_Exercise description_
Set down every line of the data exactly, skipping the pictures.

_Data records_
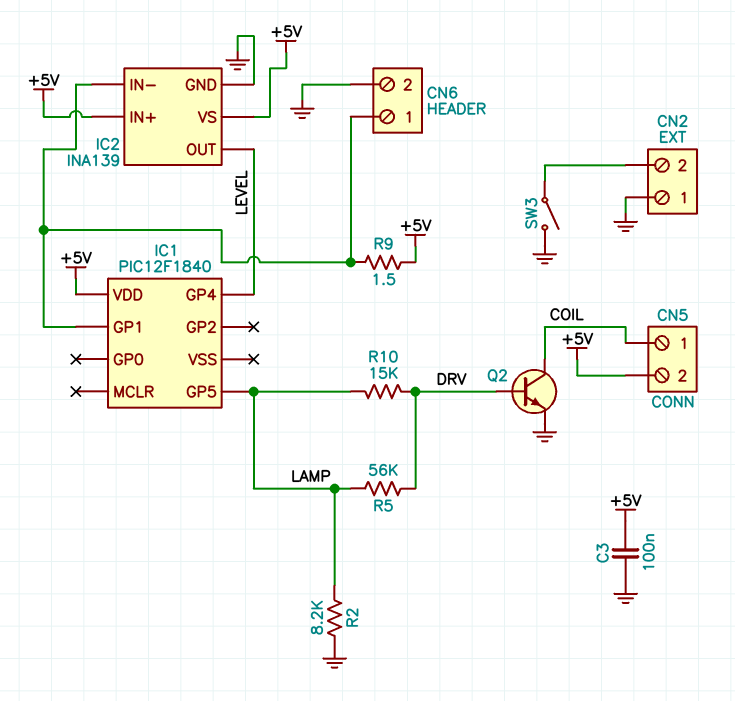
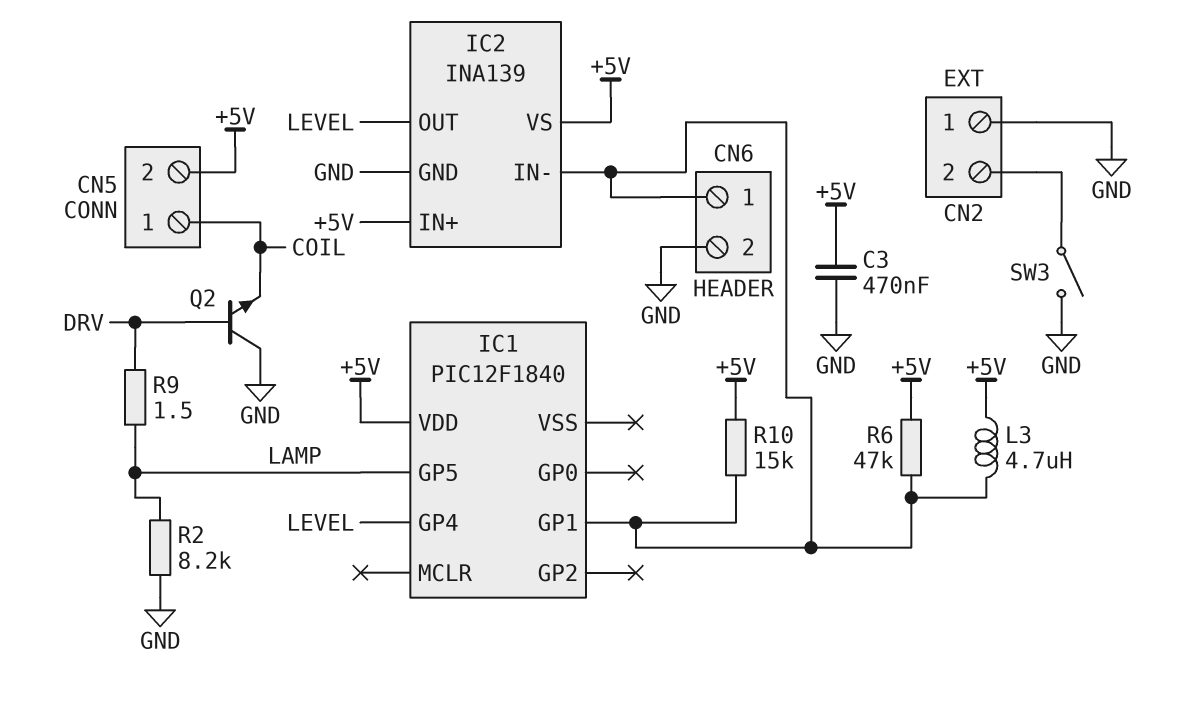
C3: 100nF (+5V, GND) -> 470nF (+5V, GND)
L3: none -> 4.7uH (+5V, CN6/1)
Q2: NPN (B DRV, C COIL, E GND) -> NPN (B DRV, C GND, E COIL)
R5: 56k (DRV, LAMP) -> none
R6: none -> 47k (+5V, CN6/1)
R9: 1.5 (+5V, CN6/1) -> 1.5 (DRV, LAMP)
R10: 15k (DRV, LAMP) -> 15k (+5V, CN6/1)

_Result of this exercise_
C3: 100nF (+5V, GND) -> 470nF (+5V, GND)
L3: none -> 4.7uH (+5V, CN6/1)
Q2: NPN (B DRV, C COIL, E GND) -> NPN (B DRV, C GND, E COIL)
R5: 56k (DRV, LAMP) -> none
R6: none -> 47k (+5V, CN6/1)
R9: 1.5 (+5V, CN6/1) -> 1.5 (DRV, LAMP)
R10: 15k (DRV, LAMP) -> 15k (+5V, CN6/1)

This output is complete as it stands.